(Object change descriptions)

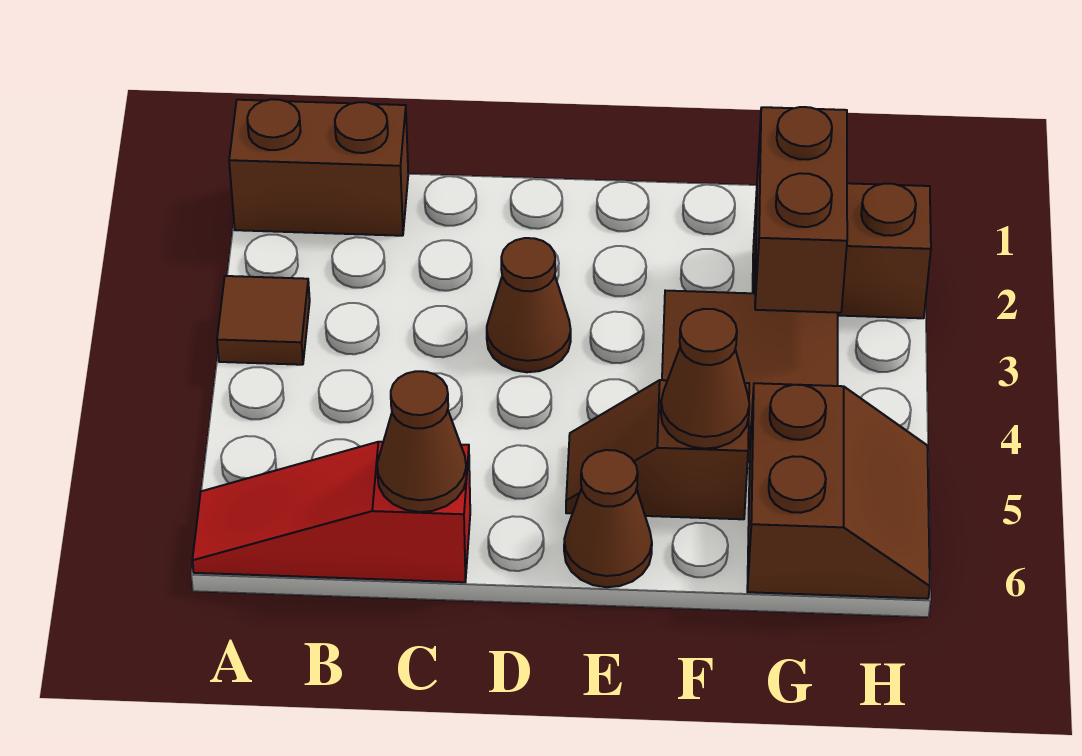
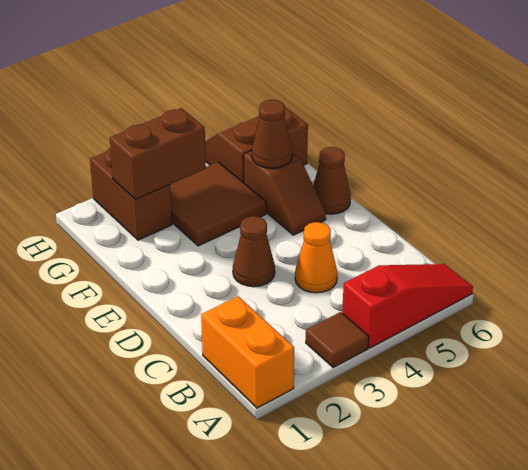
brown brick A1:B1 level 1 -> orange brick A1:B1 level 1
red slope A6:C6 level 1 top C -> red slope A4:A6 level 1 top 4
none -> orange cone C4 level 1
brown cone C6 level 2 -> none

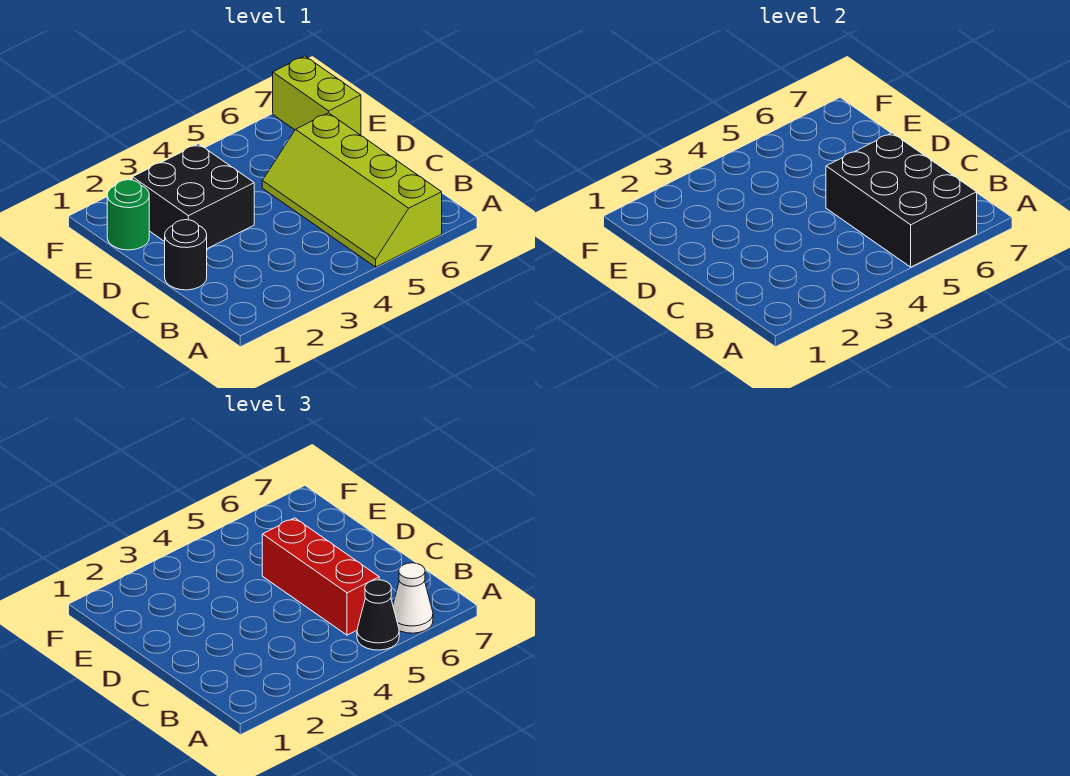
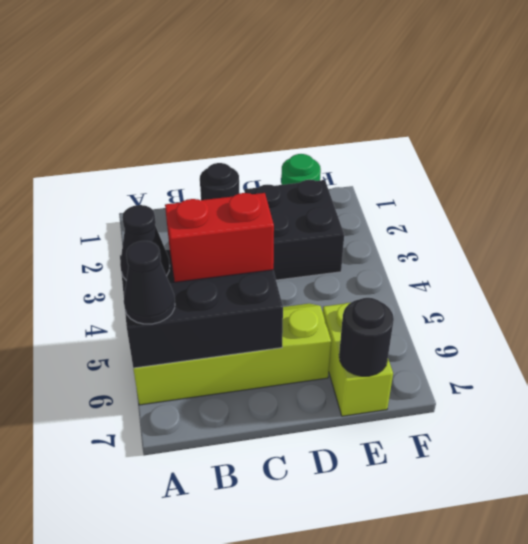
white cone A6 level 3 -> black cone A6 level 3
red brick B5:D5 level 3 -> red brick B5:C5 level 3
lime brick E7:F7 level 1 -> lime brick E6:E7 level 1
none -> black round brick E7 level 2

[TASK DETAILS]: A complete answer reproduces every line of the records in which the word "cone" occurs.

[WRITTEN RESPONSE]:
none -> orange cone C4 level 1
brown cone C6 level 2 -> none
white cone A6 level 3 -> black cone A6 level 3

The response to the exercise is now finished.